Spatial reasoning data
____

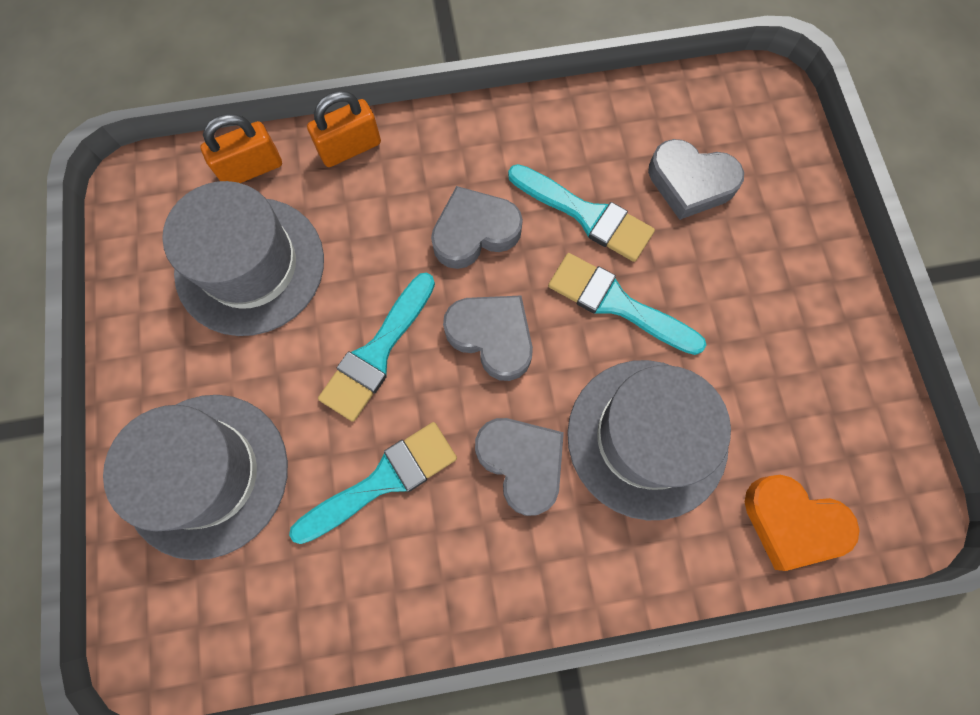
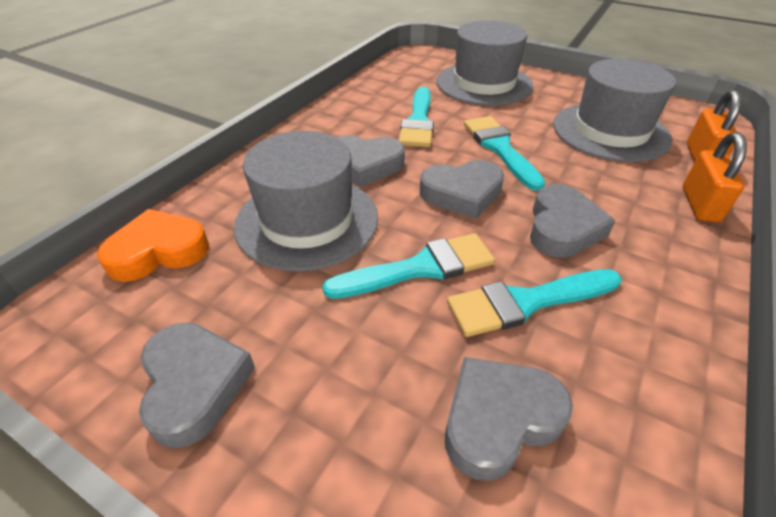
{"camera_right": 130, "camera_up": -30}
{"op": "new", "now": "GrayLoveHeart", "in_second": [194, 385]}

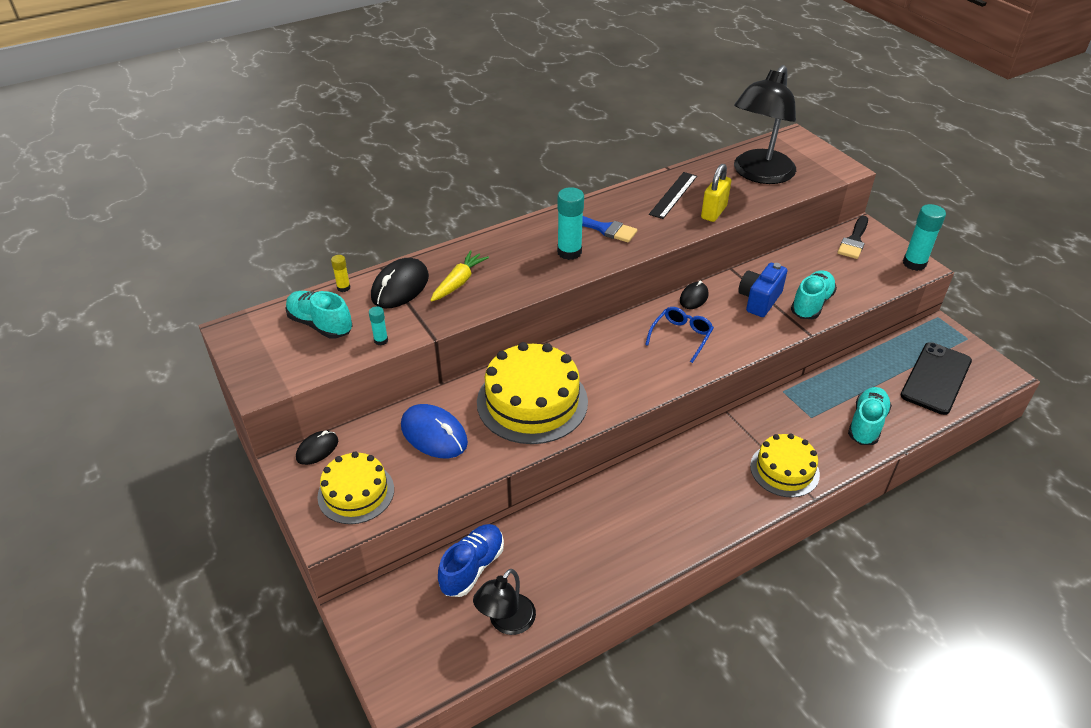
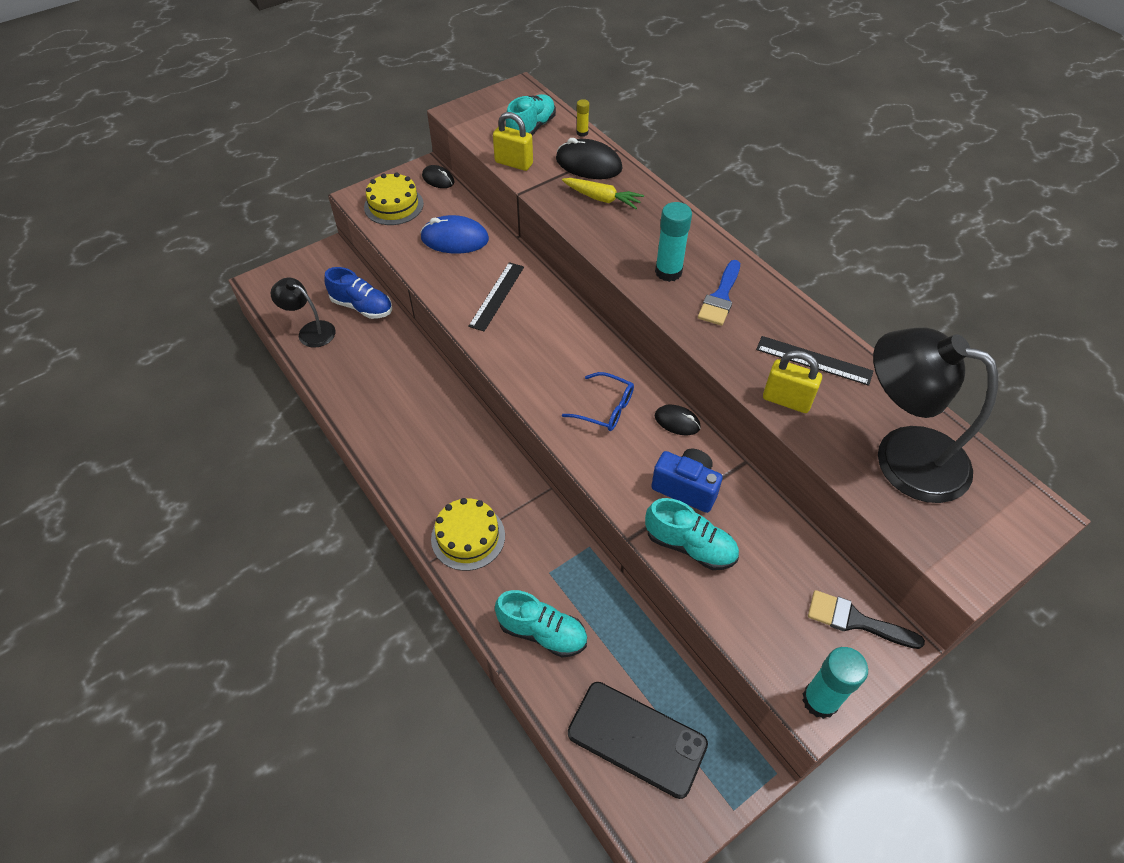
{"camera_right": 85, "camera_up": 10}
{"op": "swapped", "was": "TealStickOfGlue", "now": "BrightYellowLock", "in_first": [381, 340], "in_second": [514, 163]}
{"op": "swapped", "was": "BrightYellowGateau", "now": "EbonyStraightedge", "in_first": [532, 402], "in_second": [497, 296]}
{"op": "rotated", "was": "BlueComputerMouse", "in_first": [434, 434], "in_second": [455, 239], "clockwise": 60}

____

▶ [Assigned task]
This calls for each record above to be set down exactly, with the images skipped.

▶ [Task solution]
{"camera_right": 130, "camera_up": -30}
{"op": "new", "now": "GrayLoveHeart", "in_second": [194, 385]}

{"camera_right": 85, "camera_up": 10}
{"op": "swapped", "was": "TealStickOfGlue", "now": "BrightYellowLock", "in_first": [381, 340], "in_second": [514, 163]}
{"op": "swapped", "was": "BrightYellowGateau", "now": "EbonyStraightedge", "in_first": [532, 402], "in_second": [497, 296]}
{"op": "rotated", "was": "BlueComputerMouse", "in_first": [434, 434], "in_second": [455, 239], "clockwise": 60}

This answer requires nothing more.